EXERCISE:
Below are the records; retype them exactly and omit each picture.

DATASET RECORDS:
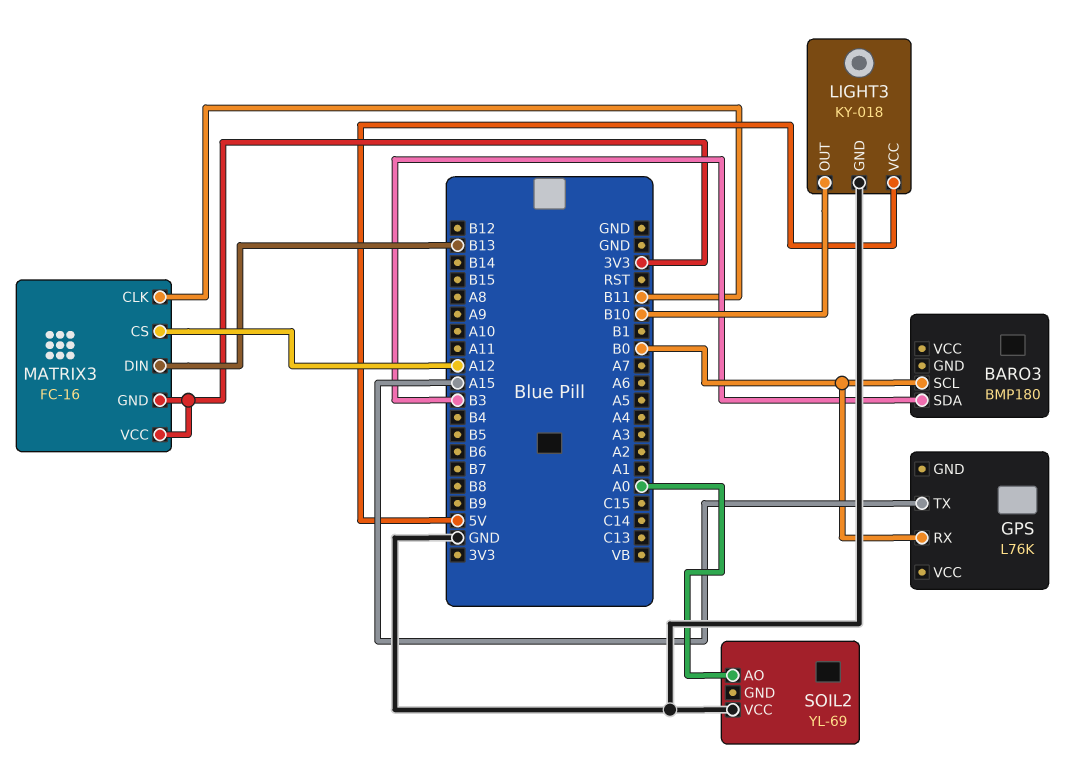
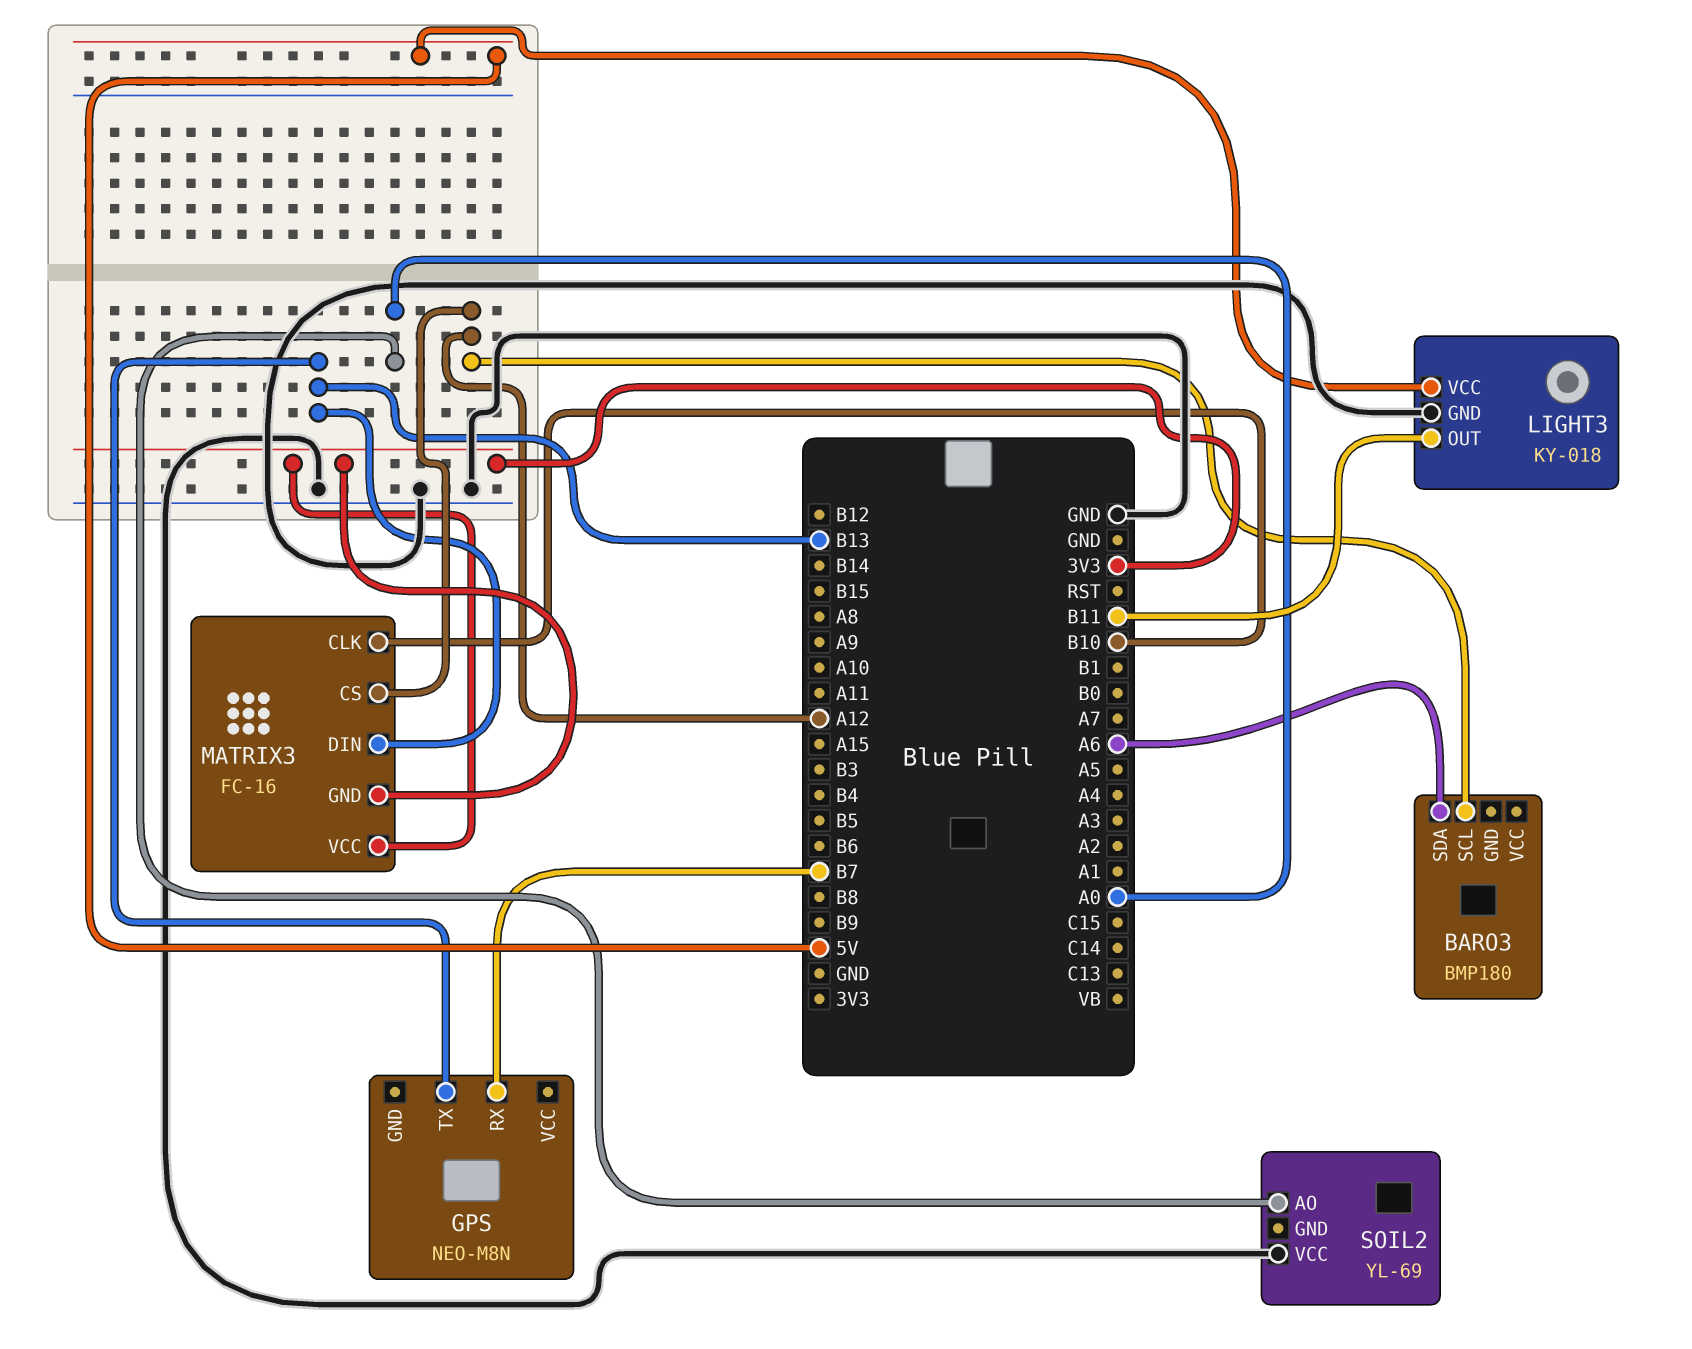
BARO3 pin SCL: B0 -> A12
BARO3 pin SDA: B3 -> A6
GPS: L76K -> NEO-M8N
GPS pin RX: B0 -> B7
GPS pin TX: A15 -> B13
LIGHT3 pin OUT: B10 -> B11
MATRIX3 pin CLK: B11 -> B10

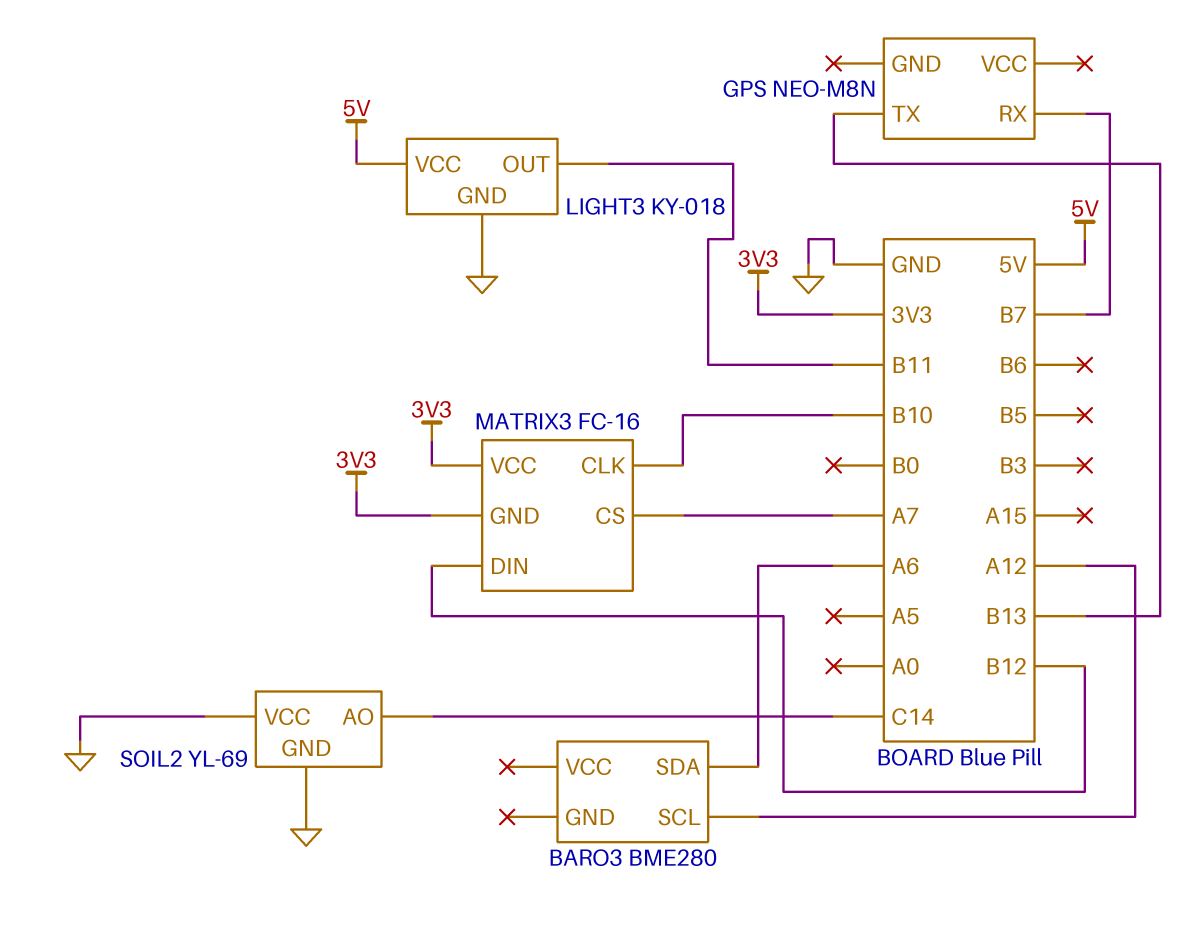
BARO3: BMP180 -> BME280
MATRIX3 pin CS: A12 -> A7
MATRIX3 pin DIN: B13 -> B12
SOIL2 pin AO: A0 -> C14
SOIL2 pin GND: none -> GND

RESULT FOR THIS EXERCISE:
BARO3 pin SCL: B0 -> A12
BARO3 pin SDA: B3 -> A6
GPS: L76K -> NEO-M8N
GPS pin RX: B0 -> B7
GPS pin TX: A15 -> B13
LIGHT3 pin OUT: B10 -> B11
MATRIX3 pin CLK: B11 -> B10

BARO3: BMP180 -> BME280
MATRIX3 pin CS: A12 -> A7
MATRIX3 pin DIN: B13 -> B12
SOIL2 pin AO: A0 -> C14
SOIL2 pin GND: none -> GND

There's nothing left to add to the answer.